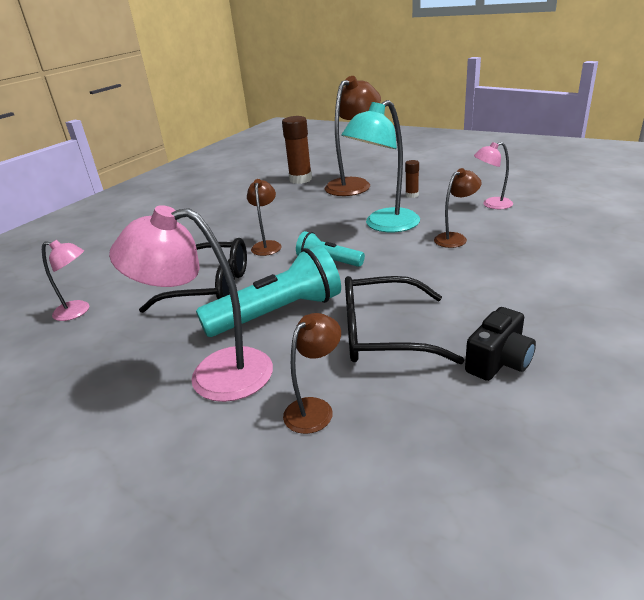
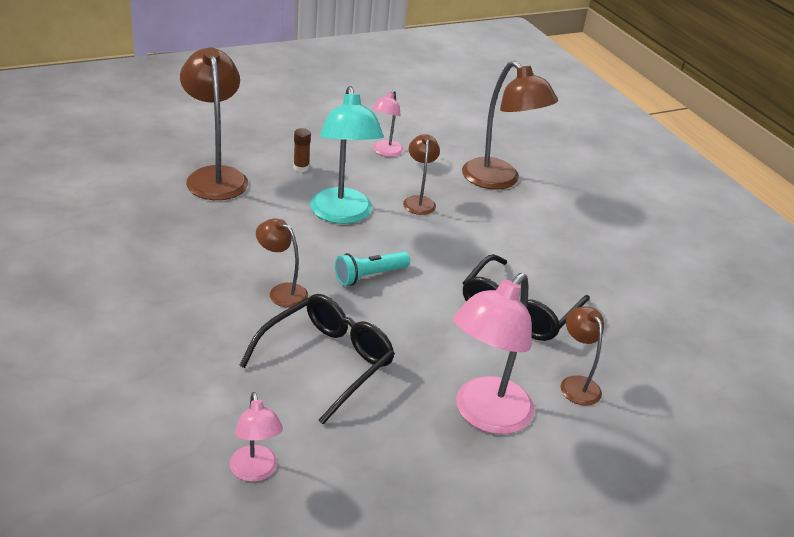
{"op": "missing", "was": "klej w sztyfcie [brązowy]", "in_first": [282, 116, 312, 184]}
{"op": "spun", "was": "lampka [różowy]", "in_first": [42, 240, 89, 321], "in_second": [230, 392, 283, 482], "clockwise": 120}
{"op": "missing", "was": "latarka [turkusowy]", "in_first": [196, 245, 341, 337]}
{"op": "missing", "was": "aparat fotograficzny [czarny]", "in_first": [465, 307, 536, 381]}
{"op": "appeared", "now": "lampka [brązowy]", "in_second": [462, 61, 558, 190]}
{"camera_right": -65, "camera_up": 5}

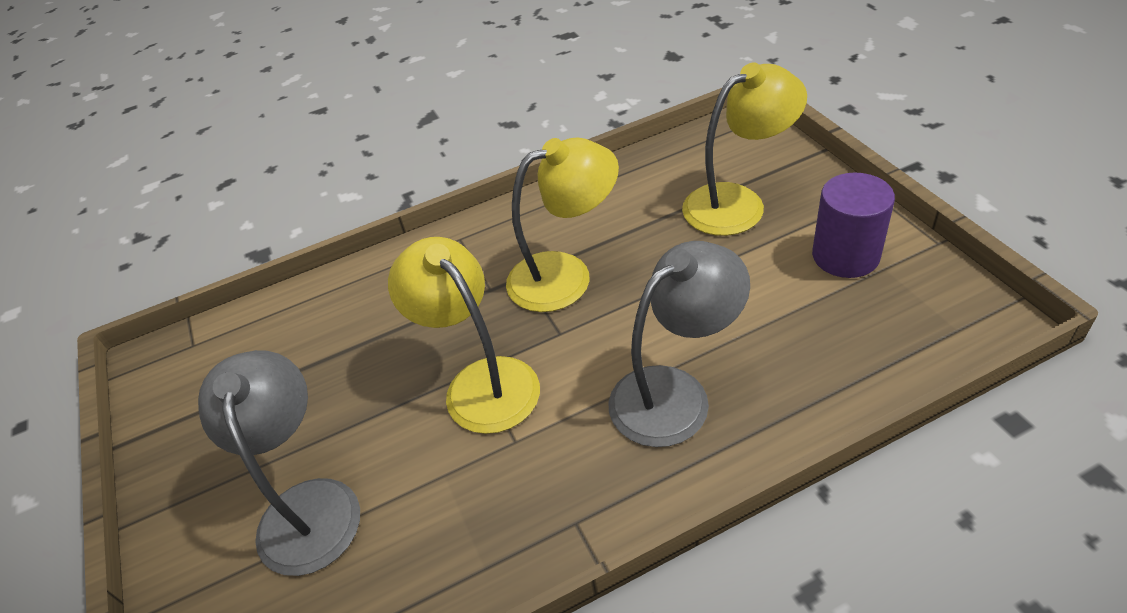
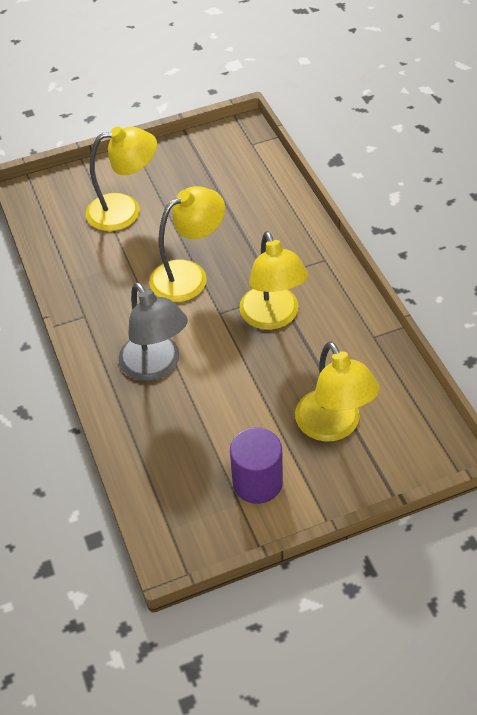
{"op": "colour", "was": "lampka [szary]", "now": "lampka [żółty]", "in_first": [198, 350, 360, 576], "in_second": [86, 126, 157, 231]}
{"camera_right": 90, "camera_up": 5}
_ _ _ _ _ _ _
#### What you will do
Please return all lines above in which the string "missing" is found.

#### Result
{"op": "missing", "was": "klej w sztyfcie [brązowy]", "in_first": [282, 116, 312, 184]}
{"op": "missing", "was": "latarka [turkusowy]", "in_first": [196, 245, 341, 337]}
{"op": "missing", "was": "aparat fotograficzny [czarny]", "in_first": [465, 307, 536, 381]}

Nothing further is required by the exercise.